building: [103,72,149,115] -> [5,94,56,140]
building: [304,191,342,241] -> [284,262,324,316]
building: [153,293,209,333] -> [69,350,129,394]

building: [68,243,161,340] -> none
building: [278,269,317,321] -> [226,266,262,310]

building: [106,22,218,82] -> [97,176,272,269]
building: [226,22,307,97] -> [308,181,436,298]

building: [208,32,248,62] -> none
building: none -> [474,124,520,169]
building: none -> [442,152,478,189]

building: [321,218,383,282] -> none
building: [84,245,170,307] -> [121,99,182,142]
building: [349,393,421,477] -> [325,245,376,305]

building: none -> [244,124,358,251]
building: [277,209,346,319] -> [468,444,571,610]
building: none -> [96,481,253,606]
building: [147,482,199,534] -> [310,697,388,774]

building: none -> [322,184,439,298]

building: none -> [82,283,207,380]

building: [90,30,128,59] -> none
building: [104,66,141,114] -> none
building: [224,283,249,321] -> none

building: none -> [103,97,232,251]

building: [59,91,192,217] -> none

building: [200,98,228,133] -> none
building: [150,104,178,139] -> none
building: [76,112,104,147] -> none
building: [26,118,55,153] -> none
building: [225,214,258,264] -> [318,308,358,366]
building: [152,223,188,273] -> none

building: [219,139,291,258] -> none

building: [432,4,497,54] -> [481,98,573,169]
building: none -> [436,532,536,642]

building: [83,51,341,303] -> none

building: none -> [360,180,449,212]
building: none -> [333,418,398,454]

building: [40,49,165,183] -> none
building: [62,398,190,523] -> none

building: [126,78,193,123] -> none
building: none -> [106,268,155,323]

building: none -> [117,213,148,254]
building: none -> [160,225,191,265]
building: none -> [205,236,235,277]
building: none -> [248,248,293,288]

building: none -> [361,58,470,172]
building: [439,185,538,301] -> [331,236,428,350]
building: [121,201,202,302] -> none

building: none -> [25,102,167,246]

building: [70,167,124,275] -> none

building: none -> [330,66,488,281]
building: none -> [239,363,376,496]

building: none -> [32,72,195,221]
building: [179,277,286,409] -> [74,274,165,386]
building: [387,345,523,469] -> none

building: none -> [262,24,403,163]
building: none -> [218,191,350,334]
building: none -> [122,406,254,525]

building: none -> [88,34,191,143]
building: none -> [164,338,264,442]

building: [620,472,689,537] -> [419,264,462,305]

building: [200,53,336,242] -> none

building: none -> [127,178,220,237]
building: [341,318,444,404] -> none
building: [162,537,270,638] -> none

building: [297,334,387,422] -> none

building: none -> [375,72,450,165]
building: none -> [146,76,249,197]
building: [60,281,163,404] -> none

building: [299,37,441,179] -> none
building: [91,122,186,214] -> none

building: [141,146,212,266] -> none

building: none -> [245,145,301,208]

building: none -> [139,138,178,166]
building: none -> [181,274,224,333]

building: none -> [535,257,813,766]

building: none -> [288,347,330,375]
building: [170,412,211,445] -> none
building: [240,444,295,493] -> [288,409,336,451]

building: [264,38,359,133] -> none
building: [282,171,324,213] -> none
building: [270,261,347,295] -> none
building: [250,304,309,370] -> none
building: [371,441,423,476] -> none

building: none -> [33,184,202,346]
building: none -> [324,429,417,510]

● **Your task**
Your answer should hold exactly the lines from the one containing "building: [299,37,441,179] -> none" through the end of the entries above, and nothing else.

● **Answer to this problem**
building: [299,37,441,179] -> none
building: [91,122,186,214] -> none

building: [141,146,212,266] -> none

building: none -> [245,145,301,208]

building: none -> [139,138,178,166]
building: none -> [181,274,224,333]

building: none -> [535,257,813,766]

building: none -> [288,347,330,375]
building: [170,412,211,445] -> none
building: [240,444,295,493] -> [288,409,336,451]

building: [264,38,359,133] -> none
building: [282,171,324,213] -> none
building: [270,261,347,295] -> none
building: [250,304,309,370] -> none
building: [371,441,423,476] -> none

building: none -> [33,184,202,346]
building: none -> [324,429,417,510]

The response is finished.